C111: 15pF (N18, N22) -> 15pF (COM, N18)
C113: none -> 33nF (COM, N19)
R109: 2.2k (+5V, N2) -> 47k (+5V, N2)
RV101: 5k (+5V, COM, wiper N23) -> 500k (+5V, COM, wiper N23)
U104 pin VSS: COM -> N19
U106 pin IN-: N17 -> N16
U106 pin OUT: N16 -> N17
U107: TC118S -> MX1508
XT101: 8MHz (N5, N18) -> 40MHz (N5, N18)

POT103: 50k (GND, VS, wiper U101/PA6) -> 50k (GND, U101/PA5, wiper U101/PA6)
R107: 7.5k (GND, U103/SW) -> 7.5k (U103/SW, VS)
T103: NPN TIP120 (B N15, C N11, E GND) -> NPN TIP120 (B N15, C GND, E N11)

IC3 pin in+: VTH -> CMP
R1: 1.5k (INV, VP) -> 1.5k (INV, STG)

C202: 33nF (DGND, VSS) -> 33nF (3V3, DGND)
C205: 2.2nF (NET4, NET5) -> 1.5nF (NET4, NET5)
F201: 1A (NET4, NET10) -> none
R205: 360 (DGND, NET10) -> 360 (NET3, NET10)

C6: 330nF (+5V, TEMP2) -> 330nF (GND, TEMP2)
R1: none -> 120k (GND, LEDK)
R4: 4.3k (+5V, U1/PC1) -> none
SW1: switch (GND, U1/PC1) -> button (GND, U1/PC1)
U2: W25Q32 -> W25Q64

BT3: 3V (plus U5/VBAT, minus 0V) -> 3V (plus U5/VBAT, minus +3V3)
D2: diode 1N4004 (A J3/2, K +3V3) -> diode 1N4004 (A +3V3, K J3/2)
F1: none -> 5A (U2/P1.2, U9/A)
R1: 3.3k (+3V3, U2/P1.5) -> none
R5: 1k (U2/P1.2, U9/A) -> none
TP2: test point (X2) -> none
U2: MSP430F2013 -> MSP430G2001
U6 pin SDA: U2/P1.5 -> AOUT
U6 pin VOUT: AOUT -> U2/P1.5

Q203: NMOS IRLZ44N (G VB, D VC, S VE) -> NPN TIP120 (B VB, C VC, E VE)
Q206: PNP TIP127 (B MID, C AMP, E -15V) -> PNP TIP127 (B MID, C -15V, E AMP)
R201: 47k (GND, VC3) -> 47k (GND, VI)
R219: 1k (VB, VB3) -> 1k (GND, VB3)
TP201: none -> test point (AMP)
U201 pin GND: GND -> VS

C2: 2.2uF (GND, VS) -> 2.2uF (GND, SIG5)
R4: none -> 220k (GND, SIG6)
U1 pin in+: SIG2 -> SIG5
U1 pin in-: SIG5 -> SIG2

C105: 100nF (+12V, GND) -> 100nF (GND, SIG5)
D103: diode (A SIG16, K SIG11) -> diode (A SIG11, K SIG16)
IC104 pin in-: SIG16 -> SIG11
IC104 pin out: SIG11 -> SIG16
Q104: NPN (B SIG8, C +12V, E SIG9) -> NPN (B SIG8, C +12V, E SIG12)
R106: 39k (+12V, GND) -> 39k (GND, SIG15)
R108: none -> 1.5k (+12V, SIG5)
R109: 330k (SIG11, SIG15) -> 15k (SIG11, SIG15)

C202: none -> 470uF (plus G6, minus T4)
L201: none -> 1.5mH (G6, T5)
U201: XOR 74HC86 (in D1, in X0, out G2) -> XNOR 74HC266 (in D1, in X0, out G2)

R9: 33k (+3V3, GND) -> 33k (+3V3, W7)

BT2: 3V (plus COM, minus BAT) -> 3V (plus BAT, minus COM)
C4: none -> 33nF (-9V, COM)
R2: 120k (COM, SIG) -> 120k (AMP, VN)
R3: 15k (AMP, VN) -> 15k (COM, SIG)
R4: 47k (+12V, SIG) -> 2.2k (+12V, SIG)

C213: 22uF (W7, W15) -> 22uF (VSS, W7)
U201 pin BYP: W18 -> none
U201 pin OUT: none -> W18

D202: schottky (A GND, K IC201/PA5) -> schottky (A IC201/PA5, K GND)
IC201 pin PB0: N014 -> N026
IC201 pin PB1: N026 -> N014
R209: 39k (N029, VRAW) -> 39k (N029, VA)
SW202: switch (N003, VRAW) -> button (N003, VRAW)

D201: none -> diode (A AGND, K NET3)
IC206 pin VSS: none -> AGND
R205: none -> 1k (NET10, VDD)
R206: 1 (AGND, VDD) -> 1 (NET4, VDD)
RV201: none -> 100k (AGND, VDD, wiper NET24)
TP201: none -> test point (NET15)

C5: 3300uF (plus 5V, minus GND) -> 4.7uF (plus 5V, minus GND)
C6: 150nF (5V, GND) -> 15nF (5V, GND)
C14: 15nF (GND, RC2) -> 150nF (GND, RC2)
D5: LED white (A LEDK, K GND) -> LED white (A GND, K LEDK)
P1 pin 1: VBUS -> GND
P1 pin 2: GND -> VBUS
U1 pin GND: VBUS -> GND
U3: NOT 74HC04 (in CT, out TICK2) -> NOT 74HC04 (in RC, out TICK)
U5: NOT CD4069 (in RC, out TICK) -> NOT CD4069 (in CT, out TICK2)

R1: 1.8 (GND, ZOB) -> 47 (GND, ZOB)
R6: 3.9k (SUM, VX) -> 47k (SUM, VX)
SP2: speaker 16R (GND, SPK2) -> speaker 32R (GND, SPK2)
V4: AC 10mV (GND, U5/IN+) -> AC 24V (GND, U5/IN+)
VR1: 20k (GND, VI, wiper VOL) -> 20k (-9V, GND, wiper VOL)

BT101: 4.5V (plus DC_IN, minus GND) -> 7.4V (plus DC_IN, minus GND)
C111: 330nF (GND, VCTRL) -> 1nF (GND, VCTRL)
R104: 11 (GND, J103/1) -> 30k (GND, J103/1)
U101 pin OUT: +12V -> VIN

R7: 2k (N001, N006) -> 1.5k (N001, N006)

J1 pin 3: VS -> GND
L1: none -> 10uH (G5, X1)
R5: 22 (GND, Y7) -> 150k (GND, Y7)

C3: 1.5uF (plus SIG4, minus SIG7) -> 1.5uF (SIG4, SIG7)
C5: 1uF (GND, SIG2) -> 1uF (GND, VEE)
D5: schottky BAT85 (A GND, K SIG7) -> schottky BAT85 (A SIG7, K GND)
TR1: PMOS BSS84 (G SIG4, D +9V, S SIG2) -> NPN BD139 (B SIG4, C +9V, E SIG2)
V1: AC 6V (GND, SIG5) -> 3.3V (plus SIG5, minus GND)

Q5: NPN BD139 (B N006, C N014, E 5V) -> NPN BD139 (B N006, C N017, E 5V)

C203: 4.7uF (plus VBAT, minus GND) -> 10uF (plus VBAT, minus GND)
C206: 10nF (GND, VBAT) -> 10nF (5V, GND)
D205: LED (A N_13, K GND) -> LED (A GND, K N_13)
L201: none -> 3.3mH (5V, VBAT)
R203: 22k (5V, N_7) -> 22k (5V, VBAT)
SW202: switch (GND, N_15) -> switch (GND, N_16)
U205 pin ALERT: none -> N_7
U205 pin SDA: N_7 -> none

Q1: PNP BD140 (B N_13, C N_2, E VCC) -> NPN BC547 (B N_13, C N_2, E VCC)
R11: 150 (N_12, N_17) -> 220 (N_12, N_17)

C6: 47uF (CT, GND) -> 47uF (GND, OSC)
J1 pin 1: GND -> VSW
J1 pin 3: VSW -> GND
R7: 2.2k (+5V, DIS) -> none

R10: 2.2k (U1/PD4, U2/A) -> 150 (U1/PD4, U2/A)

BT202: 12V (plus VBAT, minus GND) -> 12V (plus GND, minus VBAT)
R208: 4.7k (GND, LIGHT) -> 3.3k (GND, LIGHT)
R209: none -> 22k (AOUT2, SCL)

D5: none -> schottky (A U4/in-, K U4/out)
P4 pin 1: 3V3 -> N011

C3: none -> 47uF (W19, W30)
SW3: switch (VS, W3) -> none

» Problem requirements:
Every line in the data above that includes the word "DGND" should be copied.

» Answer to the exercise:
C202: 33nF (DGND, VSS) -> 33nF (3V3, DGND)
R205: 360 (DGND, NET10) -> 360 (NET3, NET10)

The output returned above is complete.